* _PROBLEM TO SOLVE_
Your task is to copy each line of the material below that includes "gray".

* _SOURCE MATERIAL_
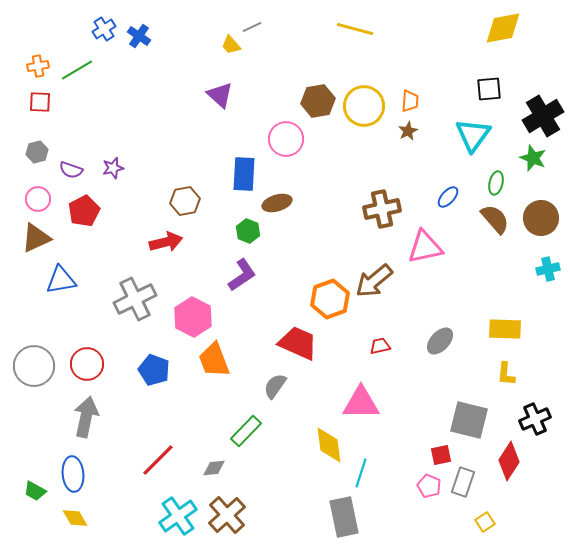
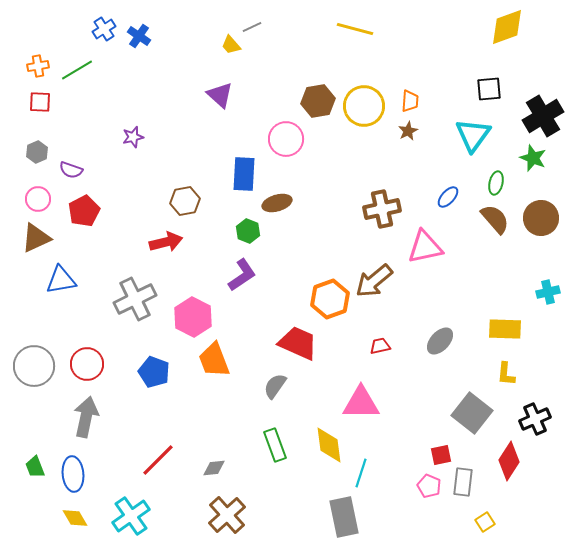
yellow diamond at (503, 28): moved 4 px right, 1 px up; rotated 9 degrees counterclockwise
gray hexagon at (37, 152): rotated 10 degrees counterclockwise
purple star at (113, 168): moved 20 px right, 31 px up
cyan cross at (548, 269): moved 23 px down
blue pentagon at (154, 370): moved 2 px down
gray square at (469, 420): moved 3 px right, 7 px up; rotated 24 degrees clockwise
green rectangle at (246, 431): moved 29 px right, 14 px down; rotated 64 degrees counterclockwise
gray rectangle at (463, 482): rotated 12 degrees counterclockwise
green trapezoid at (35, 491): moved 24 px up; rotated 40 degrees clockwise
cyan cross at (178, 516): moved 47 px left
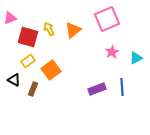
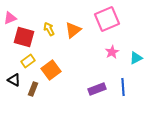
red square: moved 4 px left
blue line: moved 1 px right
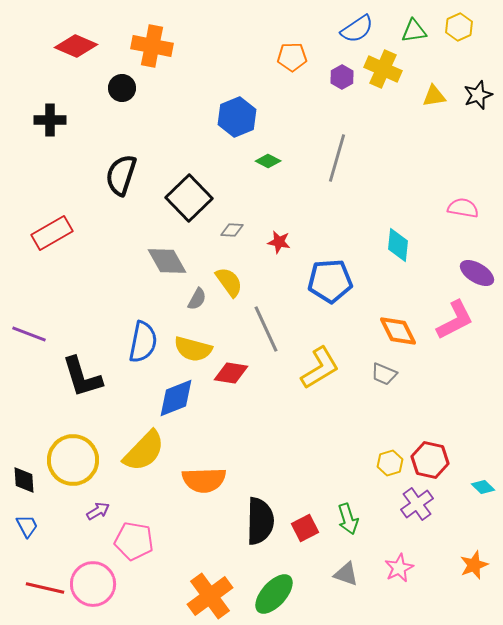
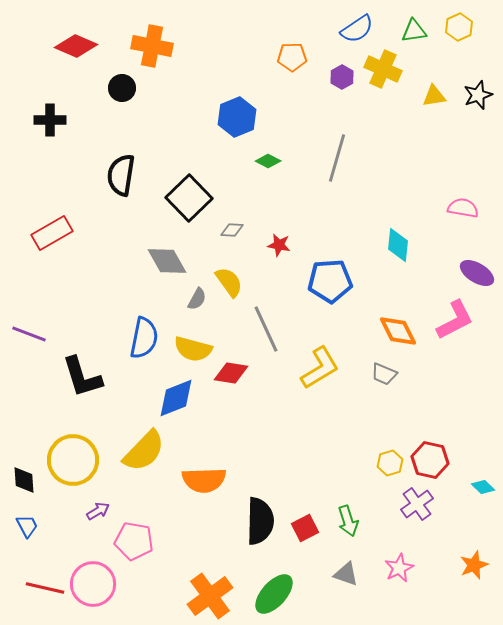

* _RESULT BELOW_
gray hexagon at (37, 152): rotated 10 degrees counterclockwise
gray square at (469, 420): moved 3 px right, 7 px up; rotated 24 degrees clockwise
gray rectangle at (463, 482): rotated 12 degrees counterclockwise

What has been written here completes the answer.